— About this exercise —
Return the data verbatim, without pictures.
************
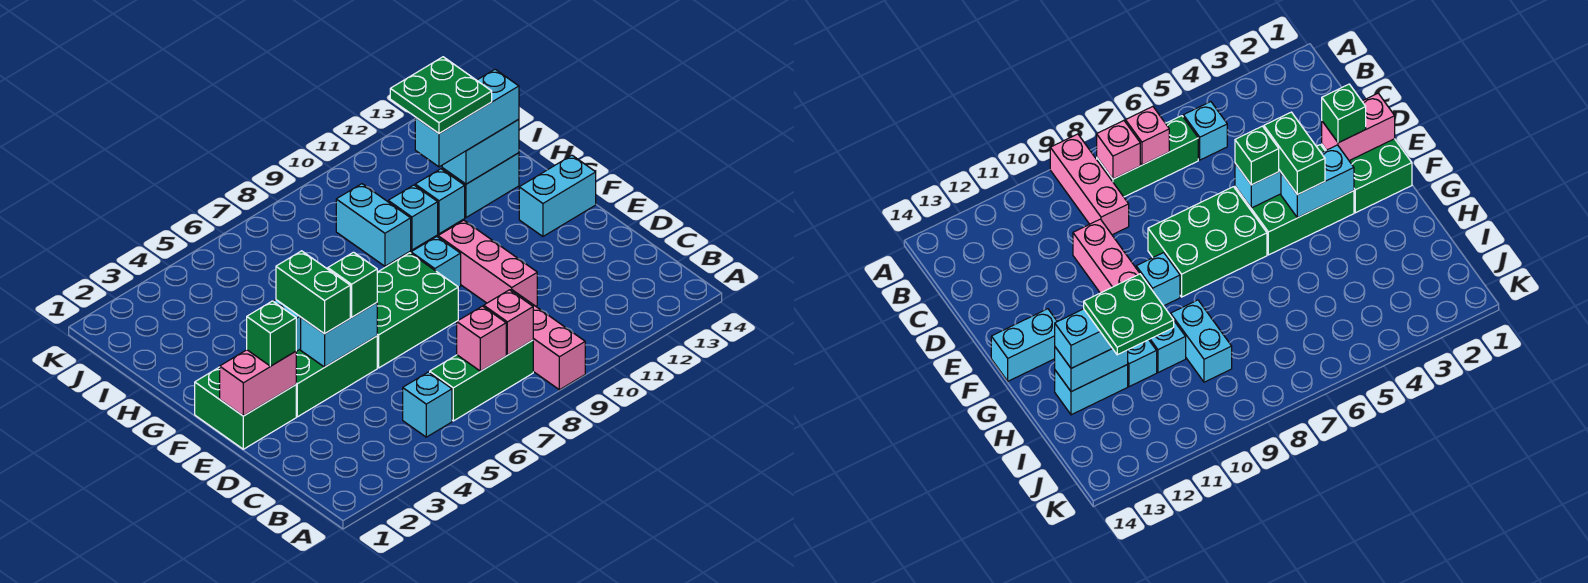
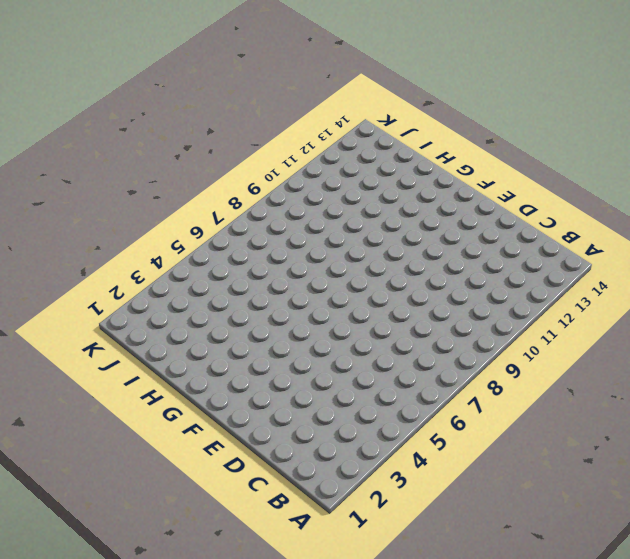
none -> pink brick A9:C9 level 1
none -> cyan brick B5 level 1
none -> green brick B6:B8 level 1

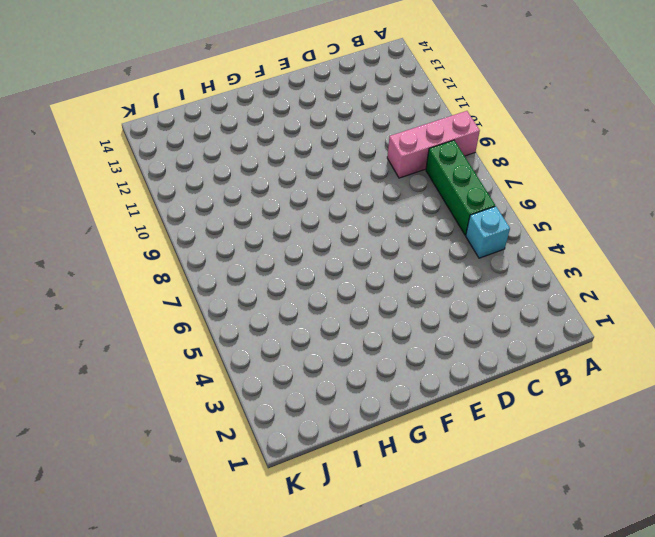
none -> pink brick D10:F10 level 1
none -> green brick E1:F2 level 1
none -> green brick E3:F5 level 1

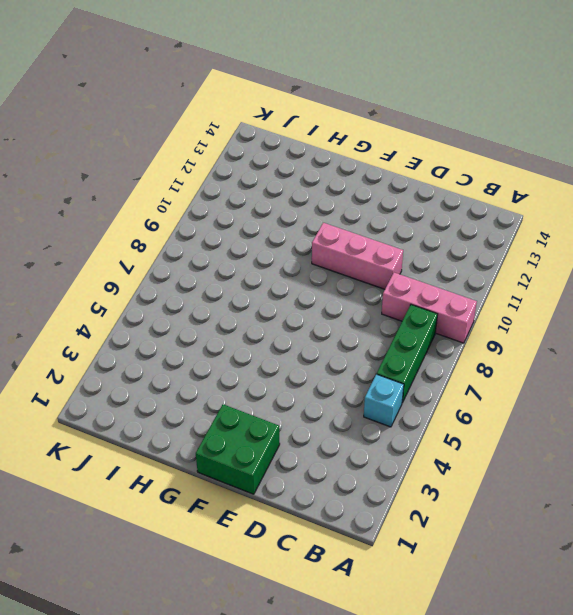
none -> green brick E3:F5 level 1
none -> green brick E6:F8 level 1
none -> cyan brick F9 level 1

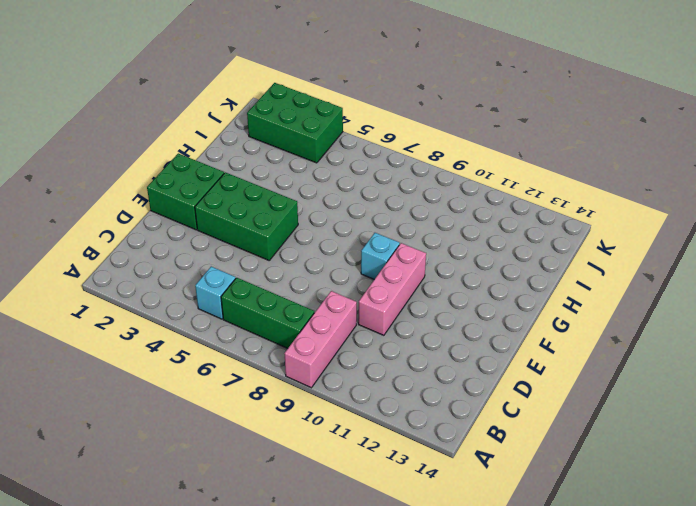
green brick J2:K4 level 1 -> green brick E6:F8 level 1
none -> cyan brick F13:F14 level 1
none -> cyan brick H9:I9 level 1
none -> cyan brick H10 level 1

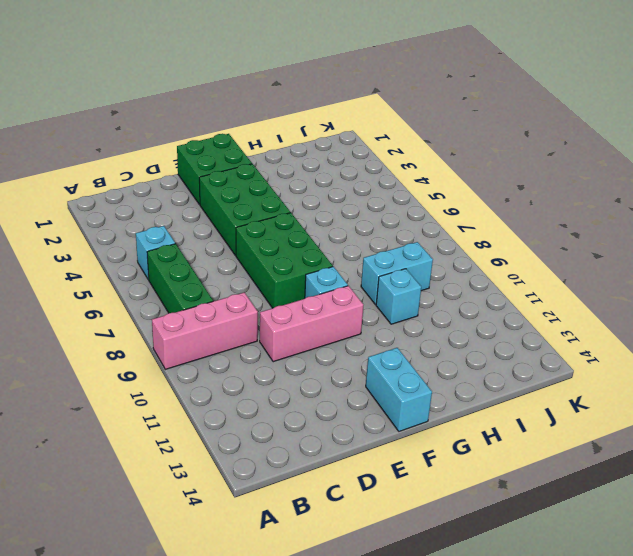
none -> cyan brick H11 level 1
none -> cyan brick H12:H13 level 1
none -> pink brick B7 level 2

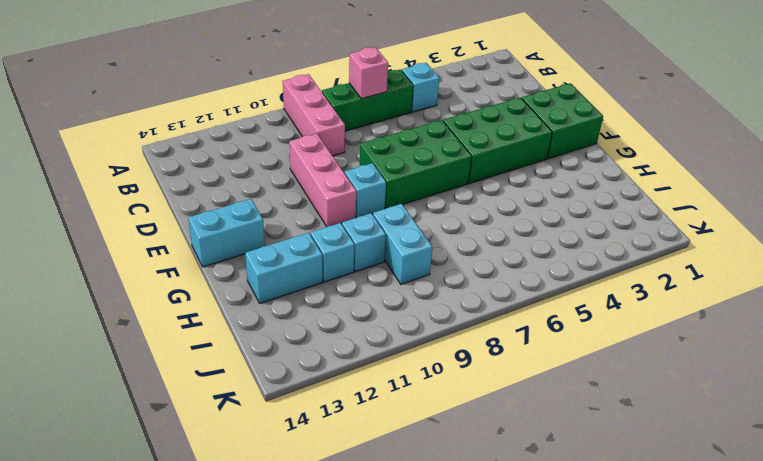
none -> pink brick B8 level 2
none -> pink brick E1:E2 level 2
none -> cyan brick E4:E5 level 2

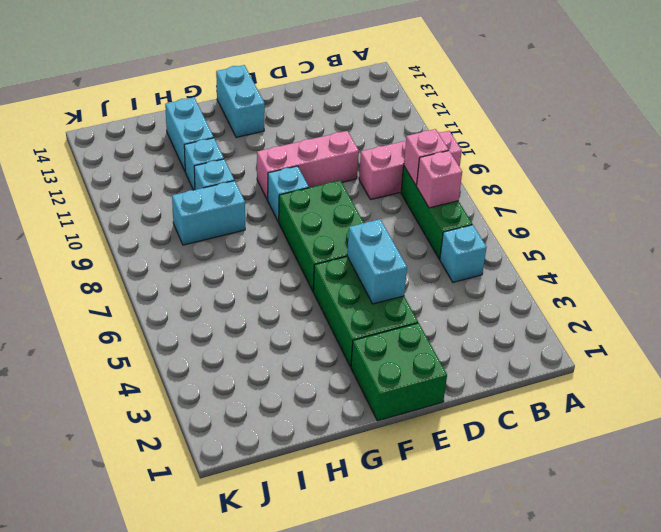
none -> pink brick E1:E2 level 2
none -> cyan brick F3:F4 level 2
none -> cyan brick H12:H13 level 2

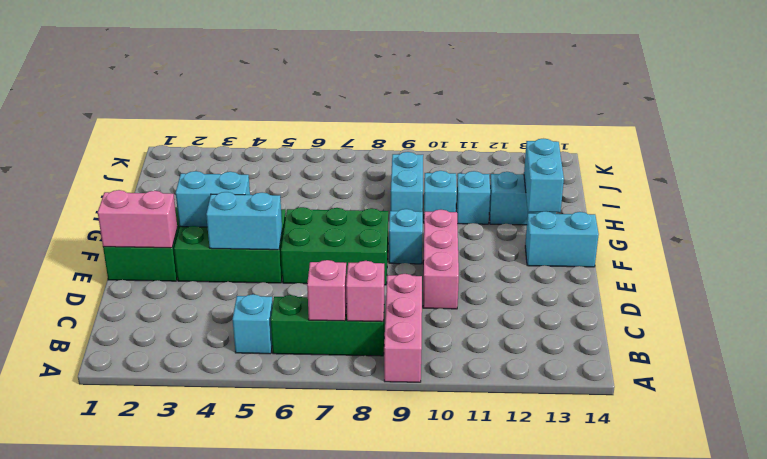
cyan brick G13:H13 level 2 -> cyan brick H12:H13 level 2
none -> green brick E2 level 3
none -> green brick E4:F4 level 3
none -> green brick E5 level 3

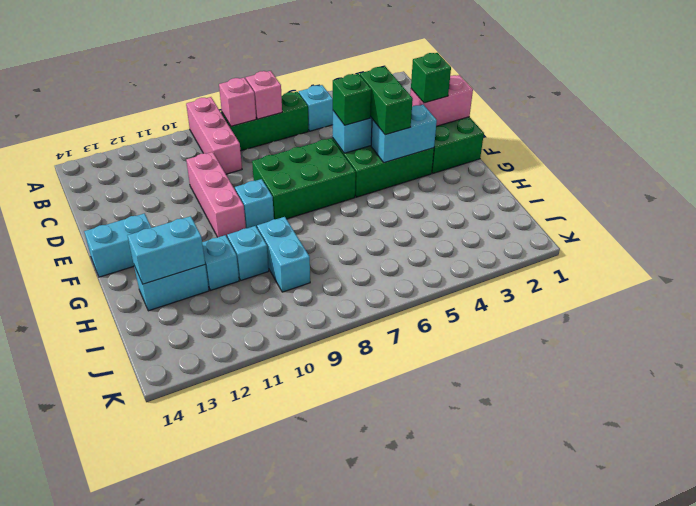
none -> cyan brick H11:H13 level 3
none -> green plate H11:I12 level 4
************
— Answer to this task —
none -> pink brick A9:C9 level 1
none -> cyan brick B5 level 1
none -> green brick B6:B8 level 1

none -> pink brick D10:F10 level 1
none -> green brick E1:F2 level 1
none -> green brick E3:F5 level 1

none -> green brick E3:F5 level 1
none -> green brick E6:F8 level 1
none -> cyan brick F9 level 1

green brick J2:K4 level 1 -> green brick E6:F8 level 1
none -> cyan brick F13:F14 level 1
none -> cyan brick H9:I9 level 1
none -> cyan brick H10 level 1

none -> cyan brick H11 level 1
none -> cyan brick H12:H13 level 1
none -> pink brick B7 level 2

none -> pink brick B8 level 2
none -> pink brick E1:E2 level 2
none -> cyan brick E4:E5 level 2

none -> pink brick E1:E2 level 2
none -> cyan brick F3:F4 level 2
none -> cyan brick H12:H13 level 2

cyan brick G13:H13 level 2 -> cyan brick H12:H13 level 2
none -> green brick E2 level 3
none -> green brick E4:F4 level 3
none -> green brick E5 level 3

none -> cyan brick H11:H13 level 3
none -> green plate H11:I12 level 4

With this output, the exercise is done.